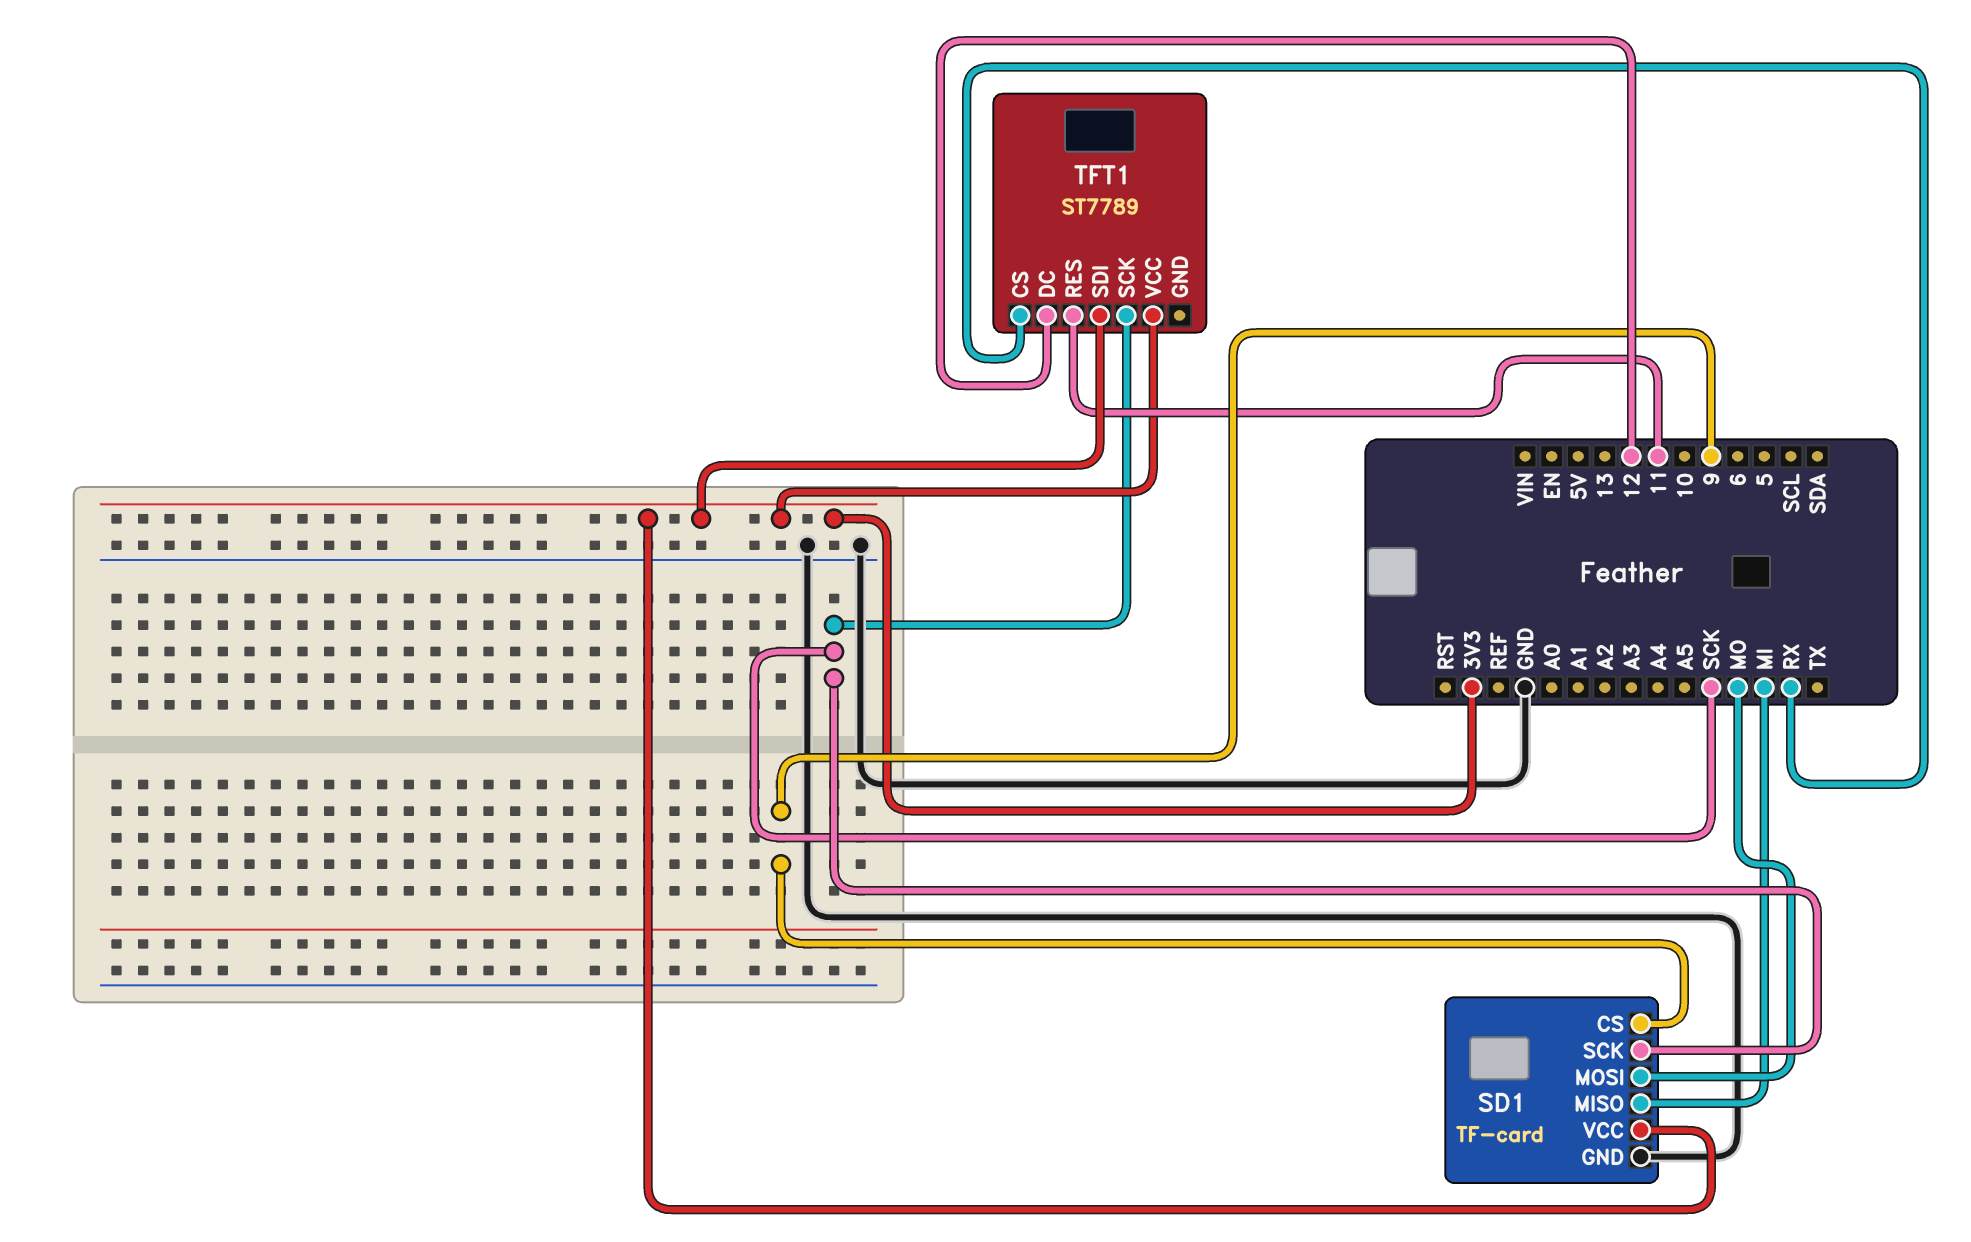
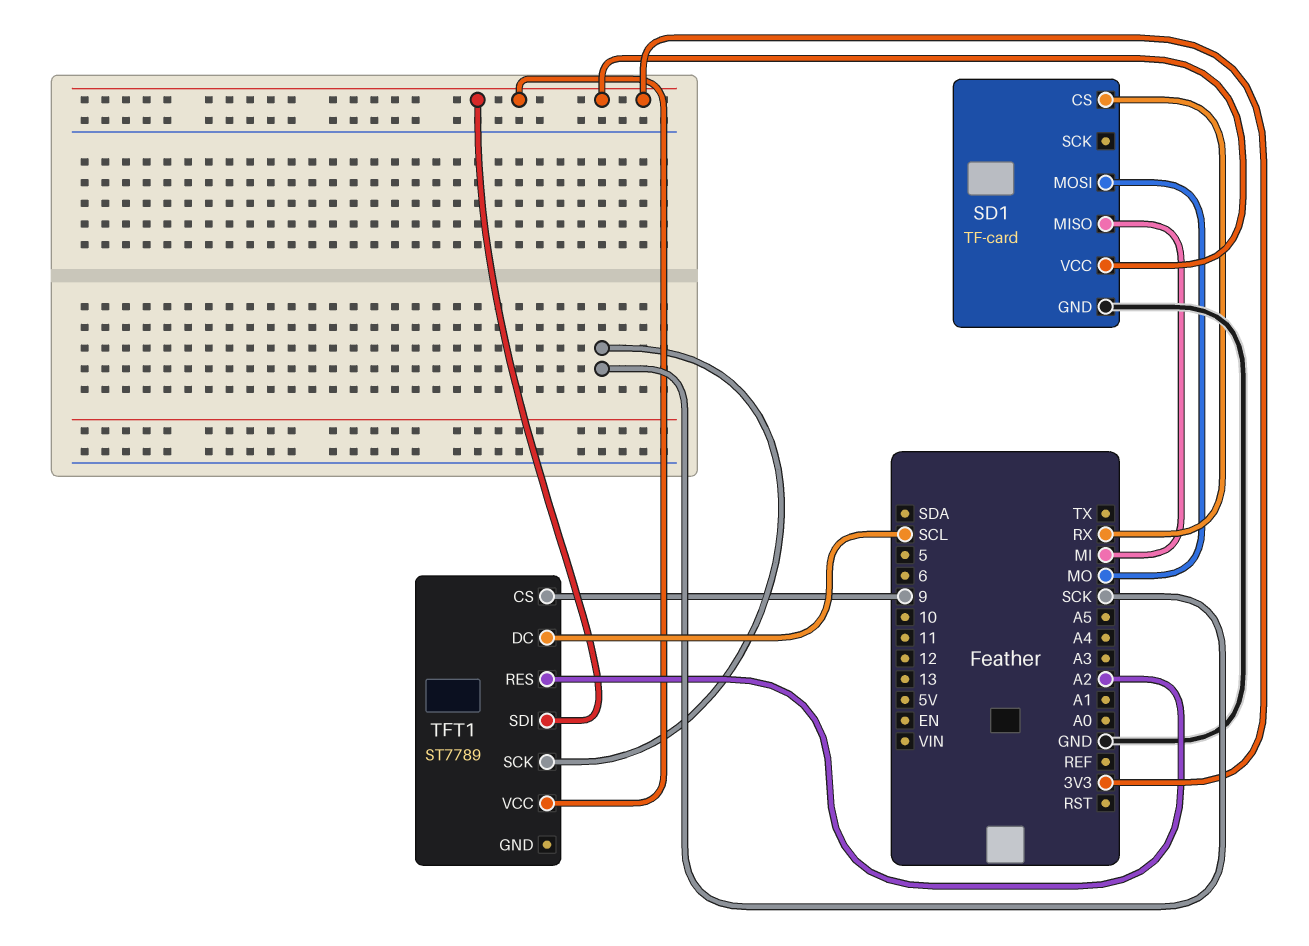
SD1 pin CS: 9 -> RX
SD1 pin SCK: SCK -> none
TFT1 pin CS: RX -> 9
TFT1 pin DC: 12 -> SCL
TFT1 pin RES: 11 -> A2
======
• _Exercise instructions_:
All lines from the one containing "TFT1 pin CS: RX -> 9" through the end of the data, and no others, are to be given again word for word.

• _Result for this task_:
TFT1 pin CS: RX -> 9
TFT1 pin DC: 12 -> SCL
TFT1 pin RES: 11 -> A2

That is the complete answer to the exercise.